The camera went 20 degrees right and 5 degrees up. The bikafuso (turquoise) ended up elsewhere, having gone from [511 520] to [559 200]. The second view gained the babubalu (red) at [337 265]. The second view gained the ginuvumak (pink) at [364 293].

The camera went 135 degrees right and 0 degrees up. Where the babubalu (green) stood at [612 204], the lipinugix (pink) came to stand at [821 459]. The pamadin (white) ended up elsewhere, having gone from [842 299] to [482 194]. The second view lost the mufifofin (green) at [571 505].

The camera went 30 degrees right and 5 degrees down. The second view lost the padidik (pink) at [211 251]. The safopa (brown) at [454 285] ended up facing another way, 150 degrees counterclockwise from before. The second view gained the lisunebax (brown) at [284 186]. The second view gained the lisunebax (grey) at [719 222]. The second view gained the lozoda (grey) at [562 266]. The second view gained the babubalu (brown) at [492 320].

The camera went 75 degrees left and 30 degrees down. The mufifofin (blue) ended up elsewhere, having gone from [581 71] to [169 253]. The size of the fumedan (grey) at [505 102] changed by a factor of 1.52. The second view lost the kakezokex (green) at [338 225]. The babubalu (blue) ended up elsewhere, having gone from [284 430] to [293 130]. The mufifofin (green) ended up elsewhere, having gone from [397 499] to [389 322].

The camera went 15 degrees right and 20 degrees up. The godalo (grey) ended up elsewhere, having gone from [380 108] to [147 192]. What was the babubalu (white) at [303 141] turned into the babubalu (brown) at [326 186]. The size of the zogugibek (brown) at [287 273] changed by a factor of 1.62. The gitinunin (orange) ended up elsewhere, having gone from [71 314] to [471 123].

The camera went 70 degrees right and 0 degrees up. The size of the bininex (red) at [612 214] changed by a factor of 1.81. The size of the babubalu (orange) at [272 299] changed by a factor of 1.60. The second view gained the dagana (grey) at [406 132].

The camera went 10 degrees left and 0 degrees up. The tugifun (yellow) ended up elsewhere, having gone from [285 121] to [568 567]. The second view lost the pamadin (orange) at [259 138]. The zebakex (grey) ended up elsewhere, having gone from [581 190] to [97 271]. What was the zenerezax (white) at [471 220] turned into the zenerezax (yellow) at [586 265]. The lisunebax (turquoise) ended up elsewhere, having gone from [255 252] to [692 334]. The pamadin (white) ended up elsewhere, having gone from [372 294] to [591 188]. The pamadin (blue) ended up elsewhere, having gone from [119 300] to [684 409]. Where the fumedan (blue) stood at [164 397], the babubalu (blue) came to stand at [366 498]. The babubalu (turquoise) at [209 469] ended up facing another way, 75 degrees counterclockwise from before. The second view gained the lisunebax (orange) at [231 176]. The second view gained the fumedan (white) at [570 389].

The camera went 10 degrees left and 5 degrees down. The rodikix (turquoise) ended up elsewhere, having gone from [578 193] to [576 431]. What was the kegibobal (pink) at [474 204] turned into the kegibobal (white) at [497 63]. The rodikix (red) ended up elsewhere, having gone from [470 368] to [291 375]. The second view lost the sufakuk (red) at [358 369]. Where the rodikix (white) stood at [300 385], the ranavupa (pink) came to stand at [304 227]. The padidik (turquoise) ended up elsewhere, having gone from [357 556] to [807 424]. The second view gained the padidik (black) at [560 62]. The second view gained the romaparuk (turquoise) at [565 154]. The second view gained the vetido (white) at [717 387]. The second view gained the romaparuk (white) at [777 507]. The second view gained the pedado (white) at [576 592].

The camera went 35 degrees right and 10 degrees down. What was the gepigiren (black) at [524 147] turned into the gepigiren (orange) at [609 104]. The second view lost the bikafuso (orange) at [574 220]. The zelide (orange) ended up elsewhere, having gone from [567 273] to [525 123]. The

# # # # # # #

= Problem statement =
Each line of the data is to be output exactly, with none skipped.

= Output for this exercise =
The camera went 20 degrees right and 5 degrees up. The bikafuso (turquoise) ended up elsewhere, having gone from [511 520] to [559 200]. The second view gained the babubalu (red) at [337 265]. The second view gained the ginuvumak (pink) at [364 293].

The camera went 135 degrees right and 0 degrees up. Where the babubalu (green) stood at [612 204], the lipinugix (pink) came to stand at [821 459]. The pamadin (white) ended up elsewhere, having gone from [842 299] to [482 194]. The second view lost the mufifofin (green) at [571 505].

The camera went 30 degrees right and 5 degrees down. The second view lost the padidik (pink) at [211 251]. The safopa (brown) at [454 285] ended up facing another way, 150 degrees counterclockwise from before. The second view gained the lisunebax (brown) at [284 186]. The second view gained the lisunebax (grey) at [719 222]. The second view gained the lozoda (grey) at [562 266]. The second view gained the babubalu (brown) at [492 320].

The camera went 75 degrees left and 30 degrees down. The mufifofin (blue) ended up elsewhere, having gone from [581 71] to [169 253]. The size of the fumedan (grey) at [505 102] changed by a factor of 1.52. The second view lost the kakezokex (green) at [338 225]. The babubalu (blue) ended up elsewhere, having gone from [284 430] to [293 130]. The mufifofin (green) ended up elsewhere, having gone from [397 499] to [389 322].

The camera went 15 degrees right and 20 degrees up. The godalo (grey) ended up elsewhere, having gone from [380 108] to [147 192]. What was the babubalu (white) at [303 141] turned into the babubalu (brown) at [326 186]. The size of the zogugibek (brown) at [287 273] changed by a factor of 1.62. The gitinunin (orange) ended up elsewhere, having gone from [71 314] to [471 123].

The camera went 70 degrees right and 0 degrees up. The size of the bininex (red) at [612 214] changed by a factor of 1.81. The size of the babubalu (orange) at [272 299] changed by a factor of 1.60. The second view gained the dagana (grey) at [406 132].

The camera went 10 degrees left and 0 degrees up. The tugifun (yellow) ended up elsewhere, having gone from [285 121] to [568 567]. The second view lost the pamadin (orange) at [259 138]. The zebakex (grey) ended up elsewhere, having gone from [581 190] to [97 271]. What was the zenerezax (white) at [471 220] turned into the zenerezax (yellow) at [586 265]. The lisunebax (turquoise) ended up elsewhere, having gone from [255 252] to [692 334]. The pamadin (white) ended up elsewhere, having gone from [372 294] to [591 188]. The pamadin (blue) ended up elsewhere, having gone from [119 300] to [684 409]. Where the fumedan (blue) stood at [164 397], the babubalu (blue) came to stand at [366 498]. The babubalu (turquoise) at [209 469] ended up facing another way, 75 degrees counterclockwise from before. The second view gained the lisunebax (orange) at [231 176]. The second view gained the fumedan (white) at [570 389].

The camera went 10 degrees left and 5 degrees down. The rodikix (turquoise) ended up elsewhere, having gone from [578 193] to [576 431]. What was the kegibobal (pink) at [474 204] turned into the kegibobal (white) at [497 63]. The rodikix (red) ended up elsewhere, having gone from [470 368] to [291 375]. The second view lost the sufakuk (red) at [358 369]. Where the rodikix (white) stood at [300 385], the ranavupa (pink) came to stand at [304 227]. The padidik (turquoise) ended up elsewhere, having gone from [357 556] to [807 424]. The second view gained the padidik (black) at [560 62]. The second view gained the romaparuk (turquoise) at [565 154]. The second view gained the vetido (white) at [717 387]. The second view gained the romaparuk (white) at [777 507]. The second view gained the pedado (white) at [576 592].

The camera went 35 degrees right and 10 degrees down. What was the gepigiren (black) at [524 147] turned into the gepigiren (orange) at [609 104]. The second view lost the bikafuso (orange) at [574 220]. The zelide (orange) ended up elsewhere, having gone from [567 273] to [525 123]. The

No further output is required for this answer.